◆ What the task asks ◆
From the line that includes "Segment every instance" to the last line of the data, quote each line precisely; both boundary lines belong in the answer.

◆ Source material ◆

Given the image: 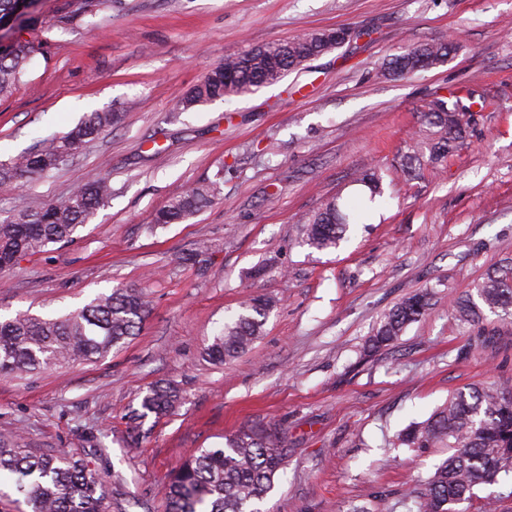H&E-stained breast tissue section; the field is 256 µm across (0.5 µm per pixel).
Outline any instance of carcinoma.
I'll return each mask as SVG.
<instances>
[{
  "label": "carcinoma",
  "mask_w": 512,
  "mask_h": 512,
  "mask_svg": "<svg viewBox=\"0 0 512 512\" xmlns=\"http://www.w3.org/2000/svg\"><path fill=\"white\" fill-rule=\"evenodd\" d=\"M17 23L35 28L38 18L29 14L24 0H0V28ZM44 45L38 37L0 41V99L21 81L29 62L43 54ZM451 48L450 42L424 41L391 58L388 69L404 76L432 68L445 61ZM335 49L313 30L286 43H267L228 55L183 95L177 108L188 110L275 85L309 60ZM481 108L473 92L464 97L455 92L434 97L421 113L419 129L401 160L402 171L443 167L469 137L474 114ZM119 120L117 112L87 113L65 135L41 140L32 151L9 159L10 167H0V184L60 169L69 155ZM382 180L374 168L357 178L356 184L369 191V203L383 196ZM221 184L218 174L171 198L155 212L152 225L176 224L196 216L220 196ZM111 199L109 182L95 178L42 208L14 210L0 220V271L11 268L21 255L73 240ZM359 223L357 207L333 195L302 219V242L318 251L336 248ZM433 298V288H423L392 306L369 336L367 350L392 345L432 309ZM271 308V302L262 297L242 304L224 320L207 347L209 358L222 363L247 351L261 336ZM148 313L143 292L126 286L99 293L61 317L19 313L0 319V376L101 359L139 335ZM451 313L466 329L484 323L490 315L500 322L511 319L512 261L505 260L468 294L455 299ZM179 398V390L170 382L151 385L129 420L137 425L150 415L159 418ZM392 446L420 454L431 448L448 449V457L417 491L416 507L417 512H455V505L472 499L479 485L496 482L502 473L512 475V388L485 382L458 391L428 418L398 432ZM287 456L283 442L253 430L225 438L222 447L200 448L171 471L164 492L168 512H261L257 505L272 490ZM2 480L22 496L30 512H104V481L80 457L36 453L0 437Z\"/></svg>",
  "instance_id": "cac0c4a2"
}]
</instances>
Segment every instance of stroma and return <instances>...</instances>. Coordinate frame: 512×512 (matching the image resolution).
<instances>
[{
    "mask_svg": "<svg viewBox=\"0 0 512 512\" xmlns=\"http://www.w3.org/2000/svg\"><path fill=\"white\" fill-rule=\"evenodd\" d=\"M70 10L41 0L49 41L0 99V159L94 110L121 120L61 170L0 186V212L95 177L112 199L74 242L0 274V316L62 314L121 285L142 289L150 310L139 336L98 361L0 377V436L120 472L107 512H166L171 470L243 429L289 448L261 512H412V491L448 451L395 448V434L453 392L512 386V324L488 344L448 311L512 255V0H108L57 31ZM338 27L372 34L275 85L175 111L225 55ZM427 40L453 43L447 62L389 74L392 55ZM458 90L485 100L467 144L438 174L405 177L419 112ZM366 165L383 175L382 205L339 248L302 245L298 219L357 195ZM219 172L220 200L151 227L170 198ZM201 243L206 264L179 263ZM426 286L434 308L366 352L381 315ZM260 294L274 301L263 336L232 363L209 359L225 318ZM160 380L178 384L177 408L131 434L128 415Z\"/></svg>",
    "mask_w": 512,
    "mask_h": 512,
    "instance_id": "stroma-1",
    "label": "stroma"
}]
</instances>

◆ Written reply ◆
Segment every instance of stroma and return <instances>...</instances>. Coordinate frame: 512×512 (matching the image resolution).
<instances>
[{
    "mask_svg": "<svg viewBox=\"0 0 512 512\" xmlns=\"http://www.w3.org/2000/svg\"><path fill=\"white\" fill-rule=\"evenodd\" d=\"M70 10L41 0L49 41L0 99V159L94 110L121 120L61 170L0 186V212L95 177L112 199L74 242L0 274V316L62 314L121 285L142 289L150 310L139 336L98 361L0 377V436L120 472L107 512H166L171 470L243 429L289 448L261 512H412V491L448 451L395 448V434L453 392L512 386V324L488 344L448 311L512 255V0H108L57 31ZM338 27L372 34L275 85L175 111L225 55ZM427 40L453 43L447 62L389 74L392 55ZM458 90L485 100L467 144L438 174L405 177L419 112ZM366 165L383 175L382 205L339 248L302 245L298 219L357 195ZM219 172L220 200L151 227L170 198ZM201 243L206 264L179 263ZM426 286L434 308L366 352L381 315ZM260 294L274 301L263 336L232 363L209 359L225 318ZM160 380L178 384L177 408L131 434L128 415Z\"/></svg>",
    "mask_w": 512,
    "mask_h": 512,
    "instance_id": "stroma-1",
    "label": "stroma"
}]
</instances>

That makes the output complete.